Scene difference descriptions
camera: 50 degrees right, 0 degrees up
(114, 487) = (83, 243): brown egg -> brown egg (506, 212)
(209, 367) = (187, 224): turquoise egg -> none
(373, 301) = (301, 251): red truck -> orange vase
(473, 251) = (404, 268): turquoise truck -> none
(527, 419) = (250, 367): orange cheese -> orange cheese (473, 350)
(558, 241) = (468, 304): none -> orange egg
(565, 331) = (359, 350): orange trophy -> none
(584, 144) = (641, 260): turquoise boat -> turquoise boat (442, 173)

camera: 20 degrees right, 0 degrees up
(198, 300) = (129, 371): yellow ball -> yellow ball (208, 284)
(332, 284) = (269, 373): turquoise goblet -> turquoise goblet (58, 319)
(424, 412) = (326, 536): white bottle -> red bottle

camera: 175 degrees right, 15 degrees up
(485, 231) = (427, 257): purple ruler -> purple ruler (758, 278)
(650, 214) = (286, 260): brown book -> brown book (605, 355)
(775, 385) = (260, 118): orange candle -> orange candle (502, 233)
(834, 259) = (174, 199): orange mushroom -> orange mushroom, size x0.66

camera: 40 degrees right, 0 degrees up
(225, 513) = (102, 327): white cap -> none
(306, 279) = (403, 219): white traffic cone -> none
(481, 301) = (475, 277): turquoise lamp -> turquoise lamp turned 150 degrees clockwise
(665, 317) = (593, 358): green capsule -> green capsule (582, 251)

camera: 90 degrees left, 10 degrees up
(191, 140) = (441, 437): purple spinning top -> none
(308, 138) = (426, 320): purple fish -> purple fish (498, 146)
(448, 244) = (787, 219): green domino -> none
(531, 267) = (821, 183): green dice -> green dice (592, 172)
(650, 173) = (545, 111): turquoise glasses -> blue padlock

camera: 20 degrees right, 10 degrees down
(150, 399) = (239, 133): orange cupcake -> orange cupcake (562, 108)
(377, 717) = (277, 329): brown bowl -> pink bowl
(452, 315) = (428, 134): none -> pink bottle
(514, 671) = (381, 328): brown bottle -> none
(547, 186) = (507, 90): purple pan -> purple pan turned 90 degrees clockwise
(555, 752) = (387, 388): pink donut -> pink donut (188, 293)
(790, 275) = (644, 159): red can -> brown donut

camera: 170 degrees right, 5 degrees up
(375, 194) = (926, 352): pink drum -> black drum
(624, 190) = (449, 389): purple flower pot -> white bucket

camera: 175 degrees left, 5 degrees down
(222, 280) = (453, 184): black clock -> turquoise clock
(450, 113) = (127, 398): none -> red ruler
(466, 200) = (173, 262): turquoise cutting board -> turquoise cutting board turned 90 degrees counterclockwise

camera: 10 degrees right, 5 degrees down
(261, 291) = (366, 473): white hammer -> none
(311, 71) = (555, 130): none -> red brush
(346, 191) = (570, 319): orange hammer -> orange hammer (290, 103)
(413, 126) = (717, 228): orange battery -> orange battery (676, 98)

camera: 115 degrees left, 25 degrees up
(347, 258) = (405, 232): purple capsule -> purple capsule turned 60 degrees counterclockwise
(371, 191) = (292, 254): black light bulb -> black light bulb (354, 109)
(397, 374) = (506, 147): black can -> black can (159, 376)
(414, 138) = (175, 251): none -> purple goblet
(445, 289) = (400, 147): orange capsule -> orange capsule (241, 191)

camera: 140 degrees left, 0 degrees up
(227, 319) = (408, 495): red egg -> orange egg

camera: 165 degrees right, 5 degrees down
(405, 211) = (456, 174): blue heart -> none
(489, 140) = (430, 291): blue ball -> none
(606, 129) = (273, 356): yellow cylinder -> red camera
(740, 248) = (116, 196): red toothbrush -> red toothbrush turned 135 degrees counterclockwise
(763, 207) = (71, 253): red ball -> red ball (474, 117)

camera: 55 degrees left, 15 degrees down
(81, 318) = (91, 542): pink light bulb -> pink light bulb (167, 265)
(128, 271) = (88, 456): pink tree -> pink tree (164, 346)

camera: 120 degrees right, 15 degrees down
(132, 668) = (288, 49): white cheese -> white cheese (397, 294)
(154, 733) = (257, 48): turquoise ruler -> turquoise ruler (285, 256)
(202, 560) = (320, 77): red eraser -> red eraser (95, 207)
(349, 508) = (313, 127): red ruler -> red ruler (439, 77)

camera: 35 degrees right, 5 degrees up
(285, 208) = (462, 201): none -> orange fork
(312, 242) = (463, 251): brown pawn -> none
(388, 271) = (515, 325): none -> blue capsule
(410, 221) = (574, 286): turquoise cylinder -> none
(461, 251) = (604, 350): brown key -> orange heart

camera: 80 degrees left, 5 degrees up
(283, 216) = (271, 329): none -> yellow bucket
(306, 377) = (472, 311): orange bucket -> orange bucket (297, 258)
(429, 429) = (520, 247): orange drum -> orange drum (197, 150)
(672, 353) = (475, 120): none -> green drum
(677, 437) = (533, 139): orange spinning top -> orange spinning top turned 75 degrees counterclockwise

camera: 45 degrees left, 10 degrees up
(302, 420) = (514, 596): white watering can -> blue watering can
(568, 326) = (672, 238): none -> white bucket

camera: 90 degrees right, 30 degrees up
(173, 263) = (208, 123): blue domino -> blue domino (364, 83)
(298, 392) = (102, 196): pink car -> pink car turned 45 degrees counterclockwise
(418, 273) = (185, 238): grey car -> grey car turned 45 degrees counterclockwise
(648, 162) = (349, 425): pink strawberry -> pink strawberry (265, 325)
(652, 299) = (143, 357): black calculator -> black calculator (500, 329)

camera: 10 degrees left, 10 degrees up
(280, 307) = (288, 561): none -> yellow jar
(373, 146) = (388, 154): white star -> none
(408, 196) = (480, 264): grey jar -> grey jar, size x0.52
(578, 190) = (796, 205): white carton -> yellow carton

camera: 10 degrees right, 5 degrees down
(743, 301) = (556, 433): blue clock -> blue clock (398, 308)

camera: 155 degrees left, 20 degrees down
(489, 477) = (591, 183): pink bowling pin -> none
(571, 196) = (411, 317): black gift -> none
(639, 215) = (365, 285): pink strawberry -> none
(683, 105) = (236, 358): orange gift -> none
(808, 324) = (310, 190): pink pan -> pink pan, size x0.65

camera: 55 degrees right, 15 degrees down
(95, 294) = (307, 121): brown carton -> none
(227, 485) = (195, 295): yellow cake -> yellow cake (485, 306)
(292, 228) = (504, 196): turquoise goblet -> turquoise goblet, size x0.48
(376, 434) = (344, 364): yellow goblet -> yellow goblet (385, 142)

▶ **About this exercise**:
Using only the entries above, output the line with "(209, 367) = (187, 224): turquoise", the line with "(452, 315) = (428, 134): none -> pink bottle", and all lines between them, exactly as they stand.

▶ **Your solution**:
(209, 367) = (187, 224): turquoise egg -> none
(373, 301) = (301, 251): red truck -> orange vase
(473, 251) = (404, 268): turquoise truck -> none
(527, 419) = (250, 367): orange cheese -> orange cheese (473, 350)
(558, 241) = (468, 304): none -> orange egg
(565, 331) = (359, 350): orange trophy -> none
(584, 144) = (641, 260): turquoise boat -> turquoise boat (442, 173)

camera: 20 degrees right, 0 degrees up
(198, 300) = (129, 371): yellow ball -> yellow ball (208, 284)
(332, 284) = (269, 373): turquoise goblet -> turquoise goblet (58, 319)
(424, 412) = (326, 536): white bottle -> red bottle

camera: 175 degrees right, 15 degrees up
(485, 231) = (427, 257): purple ruler -> purple ruler (758, 278)
(650, 214) = (286, 260): brown book -> brown book (605, 355)
(775, 385) = (260, 118): orange candle -> orange candle (502, 233)
(834, 259) = (174, 199): orange mushroom -> orange mushroom, size x0.66

camera: 40 degrees right, 0 degrees up
(225, 513) = (102, 327): white cap -> none
(306, 279) = (403, 219): white traffic cone -> none
(481, 301) = (475, 277): turquoise lamp -> turquoise lamp turned 150 degrees clockwise
(665, 317) = (593, 358): green capsule -> green capsule (582, 251)

camera: 90 degrees left, 10 degrees up
(191, 140) = (441, 437): purple spinning top -> none
(308, 138) = (426, 320): purple fish -> purple fish (498, 146)
(448, 244) = (787, 219): green domino -> none
(531, 267) = (821, 183): green dice -> green dice (592, 172)
(650, 173) = (545, 111): turquoise glasses -> blue padlock

camera: 20 degrees right, 10 degrees down
(150, 399) = (239, 133): orange cupcake -> orange cupcake (562, 108)
(377, 717) = (277, 329): brown bowl -> pink bowl
(452, 315) = (428, 134): none -> pink bottle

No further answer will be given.